Supplied information Block Start

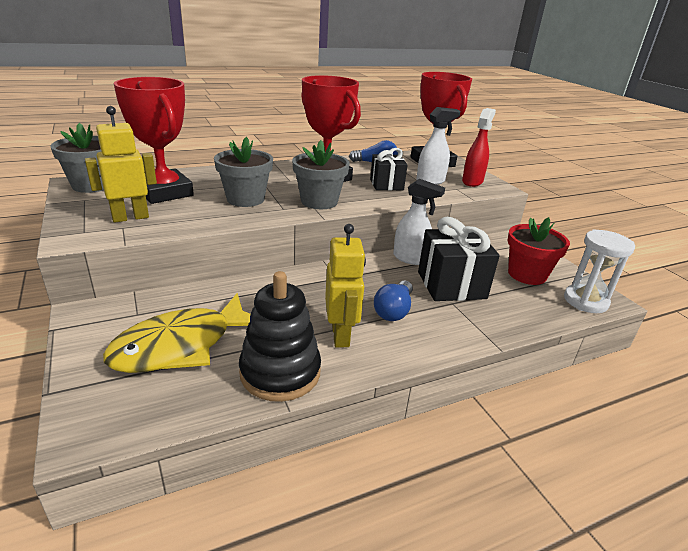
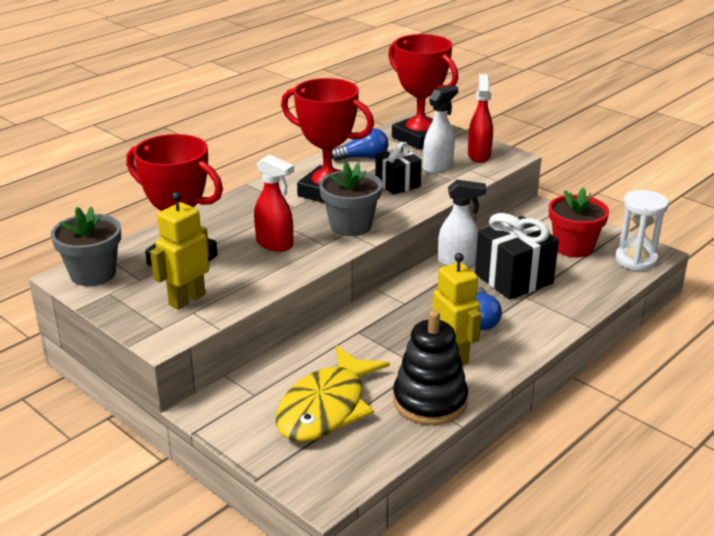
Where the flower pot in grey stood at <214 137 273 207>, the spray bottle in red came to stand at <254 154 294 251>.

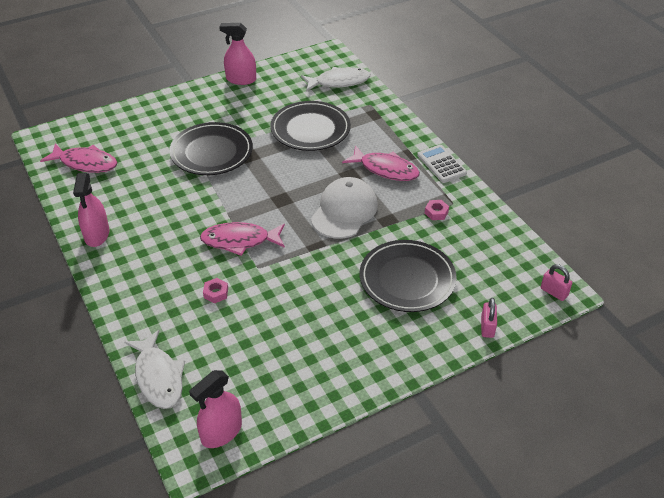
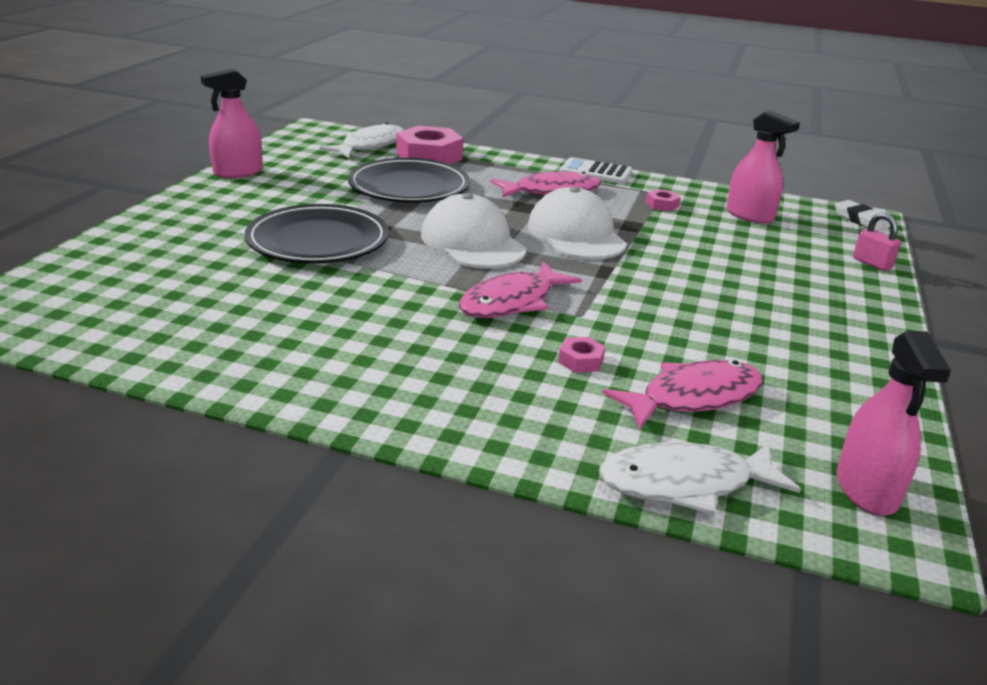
The fish in pink ended up elsewhere, having gone from <40 143 117 173> to <603 360 763 429>. The spray bottle in pink ended up elsewhere, having gone from <73 173 109 247> to <726 110 800 224>. The fish in white at <124 330 185 409> ended up facing another way, 150 degrees clockwise from before. The second view lost the plate in black at <360 240 457 312>. Where the padlock in pink stood at <541 264 572 301>, the eraser in white came to stand at <835 200 890 231>. The second view gained the nut in pink at <397 126 463 164>. The second view gained the cap in white at <421 193 527 269>.

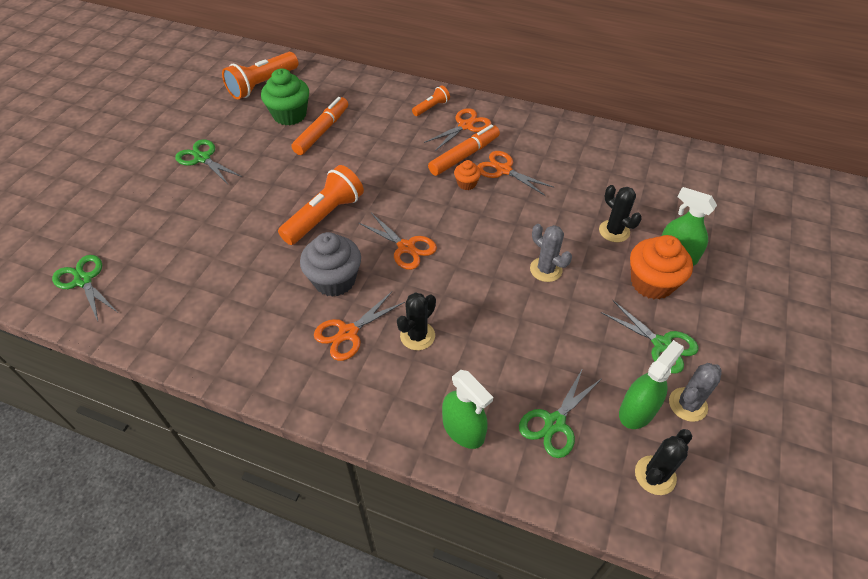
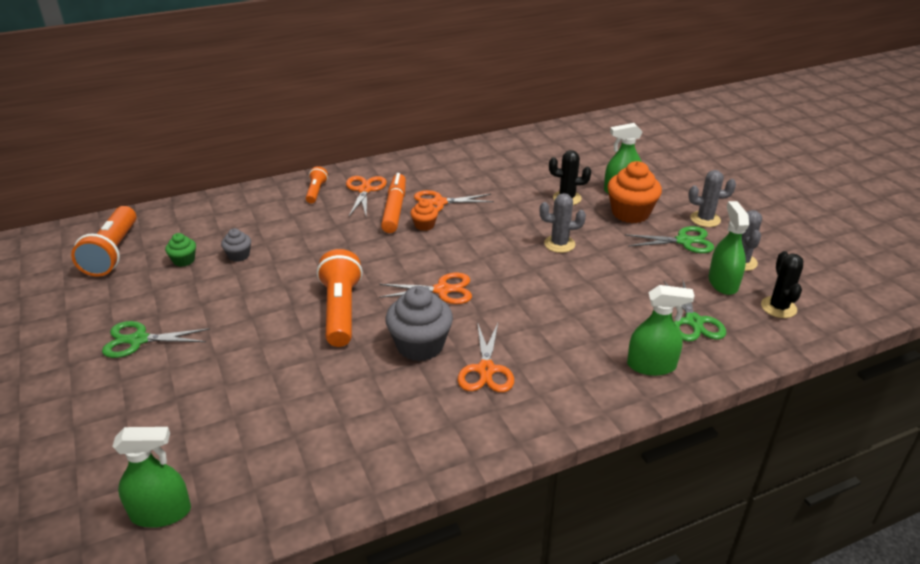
Where the scissors in green stood at <52 255 117 321>, the spray bottle in green came to stand at <112 427 191 528>. The size of the cupcake in green at <261 69 309 125> changed by a factor of 0.51. Where the marker in orange stood at <291 97 348 155>, the cupcake in grey came to stand at <221 228 251 262>. The second view lost the cactus in black at <397 292 436 350>. The second view gained the cactus in grey at <688 170 736 227>.

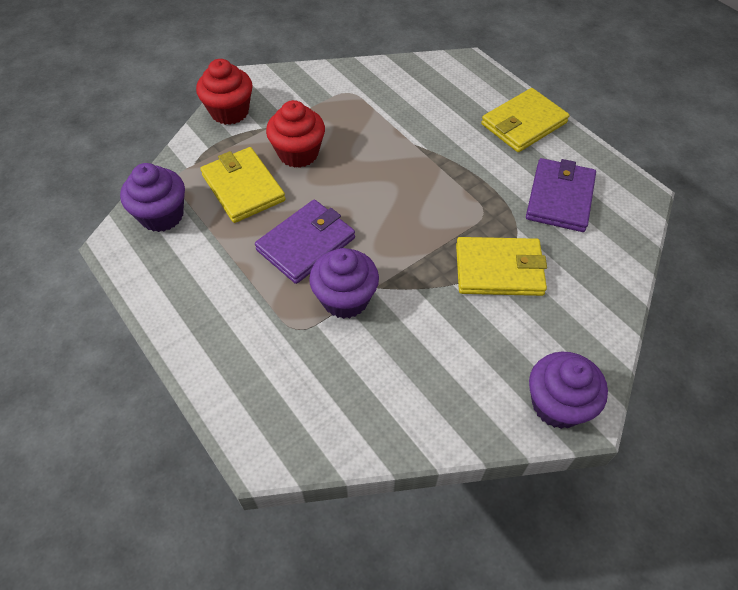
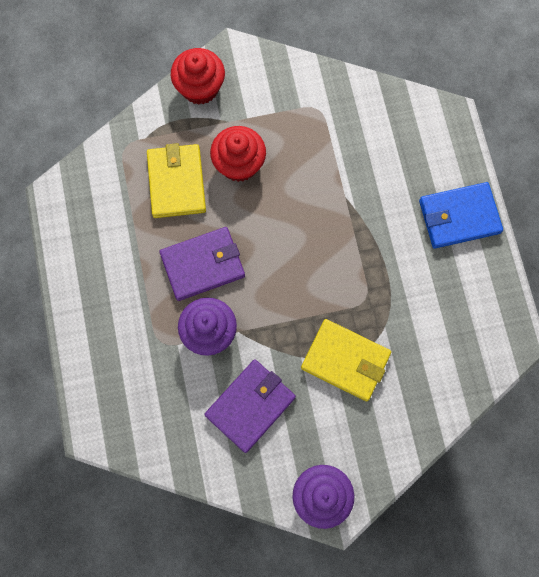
The second view lost the cupcake in purple at <120 163 185 232>. What was the wallet in yellow at <481 88 570 152> turned into the wallet in blue at <419 182 503 249>. The wallet in purple ended up elsewhere, having gone from <526 158 596 232> to <204 360 296 453>.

Supplied information Block End

What is needed
Leaving the pictures out, transcribe word for word the lines from the one with "Where the scissors" to the end of the material above, inclusive, and nothing else.

Output
Where the scissors in green stood at <52 255 117 321>, the spray bottle in green came to stand at <112 427 191 528>. The size of the cupcake in green at <261 69 309 125> changed by a factor of 0.51. Where the marker in orange stood at <291 97 348 155>, the cupcake in grey came to stand at <221 228 251 262>. The second view lost the cactus in black at <397 292 436 350>. The second view gained the cactus in grey at <688 170 736 227>.

The second view lost the cupcake in purple at <120 163 185 232>. What was the wallet in yellow at <481 88 570 152> turned into the wallet in blue at <419 182 503 249>. The wallet in purple ended up elsewhere, having gone from <526 158 596 232> to <204 360 296 453>.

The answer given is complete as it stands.